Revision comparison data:

== Segment start ==

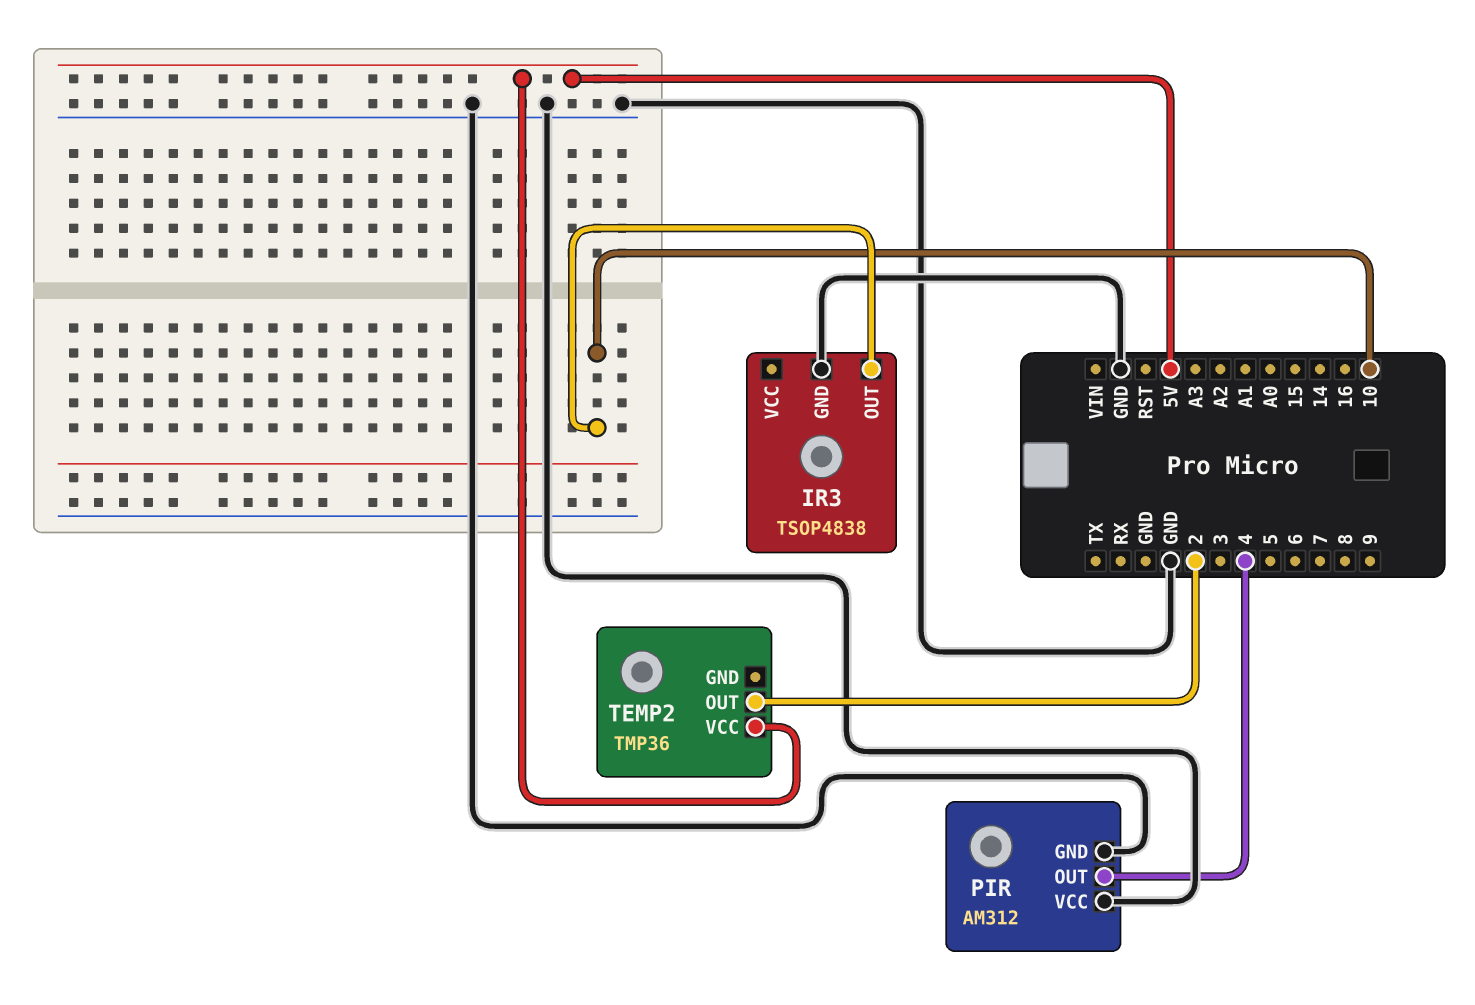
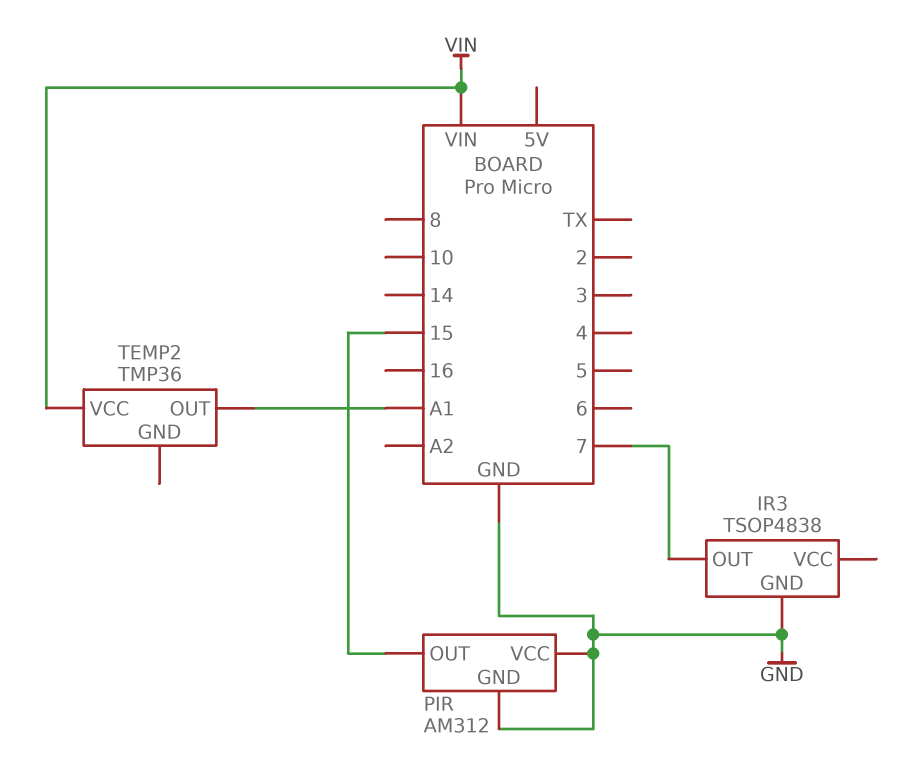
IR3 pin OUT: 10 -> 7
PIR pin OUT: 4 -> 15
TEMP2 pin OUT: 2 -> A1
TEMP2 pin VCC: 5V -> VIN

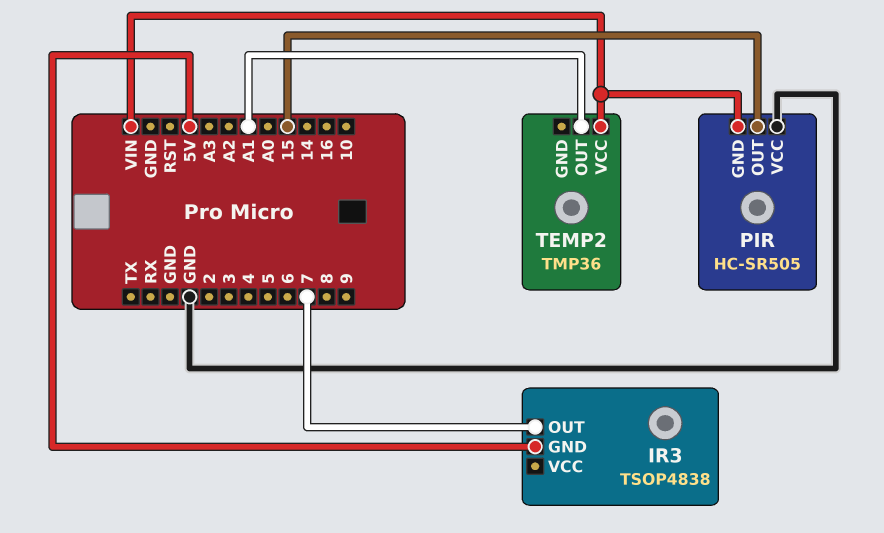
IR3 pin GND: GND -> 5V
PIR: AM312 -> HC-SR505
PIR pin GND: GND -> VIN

== Segment end ==
== Segment start ==

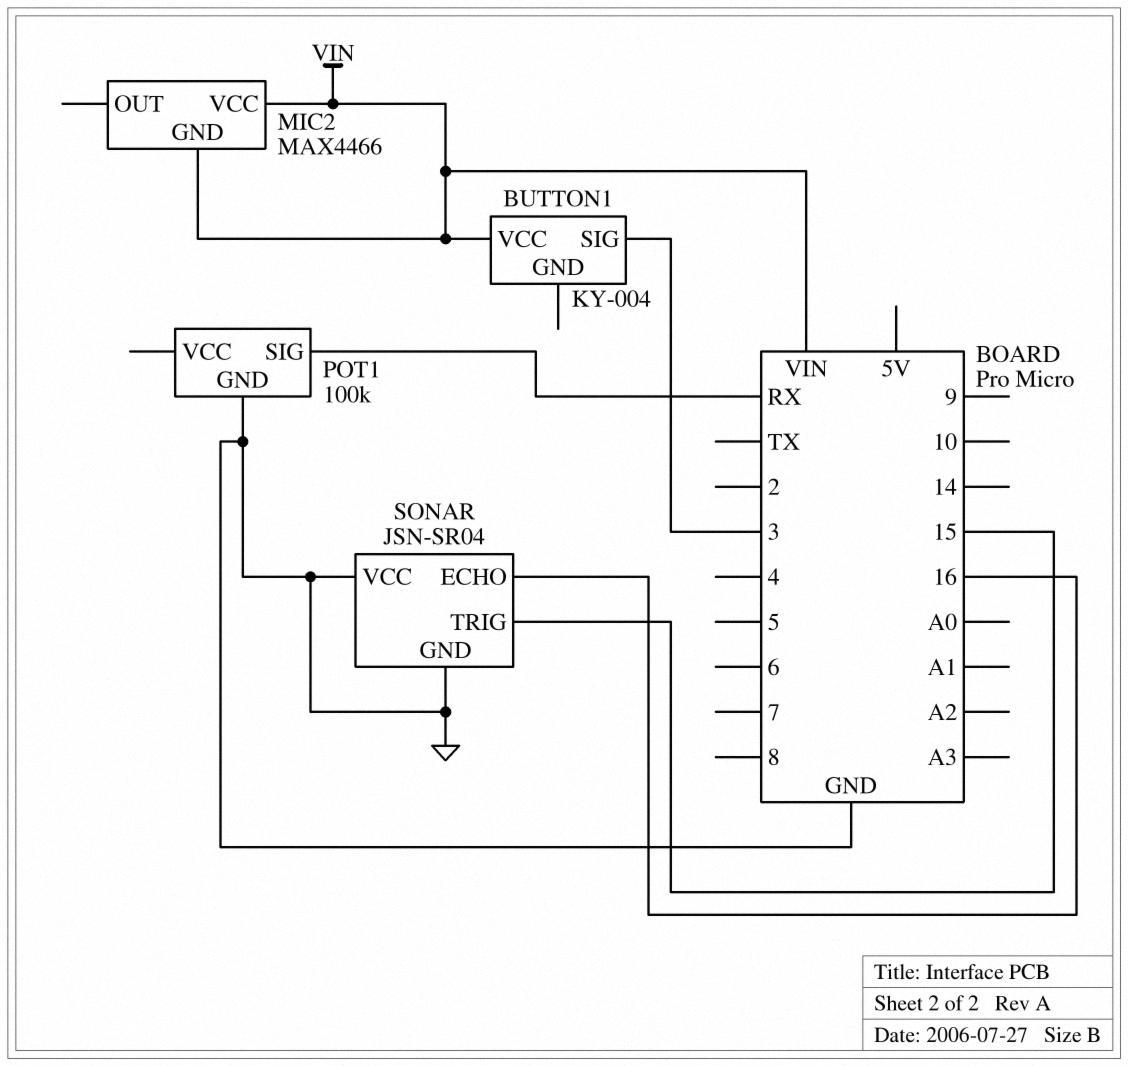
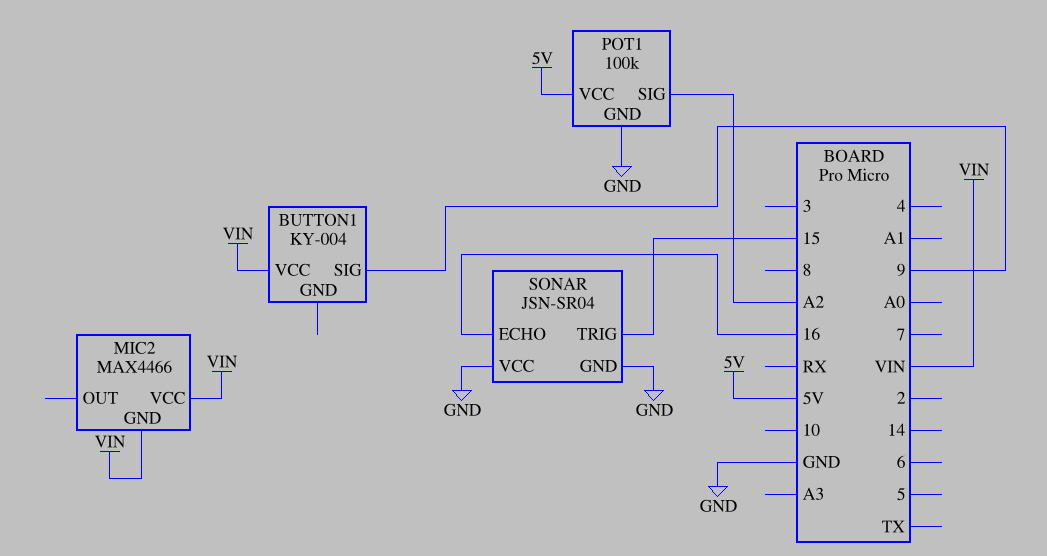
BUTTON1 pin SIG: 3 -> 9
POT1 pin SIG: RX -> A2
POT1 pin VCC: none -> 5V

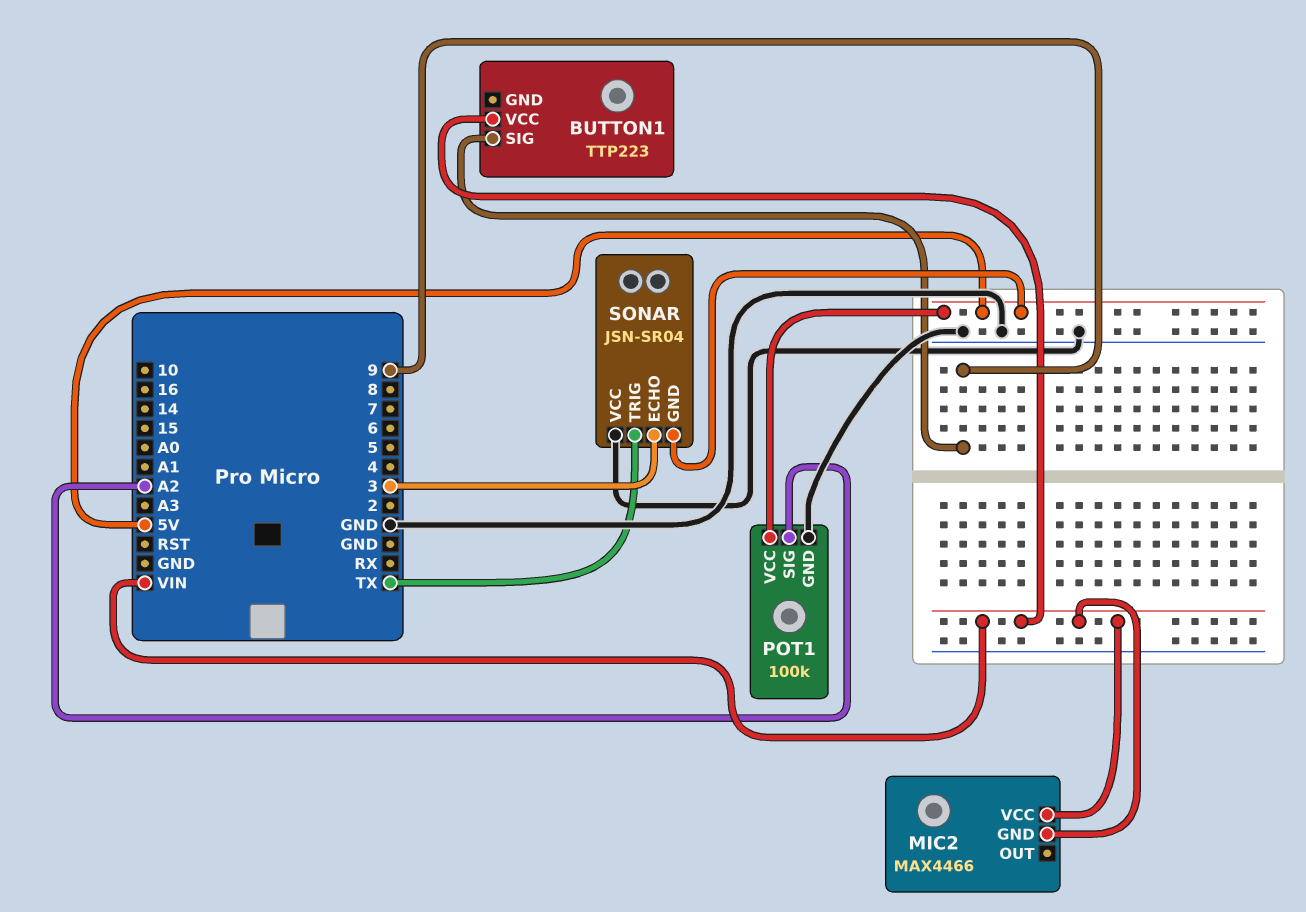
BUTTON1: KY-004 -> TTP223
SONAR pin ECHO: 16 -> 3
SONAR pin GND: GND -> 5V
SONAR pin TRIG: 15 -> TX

== Segment end ==

BRIEF »
Once the line with "PIR pin OUT: 4 -> 15" has been found above, output that line and every later line exactly, stopping after the line with "PIR pin GND: GND -> VIN", and omit the pictures.

WORKED SOLUTION »
PIR pin OUT: 4 -> 15
TEMP2 pin OUT: 2 -> A1
TEMP2 pin VCC: 5V -> VIN

IR3 pin GND: GND -> 5V
PIR: AM312 -> HC-SR505
PIR pin GND: GND -> VIN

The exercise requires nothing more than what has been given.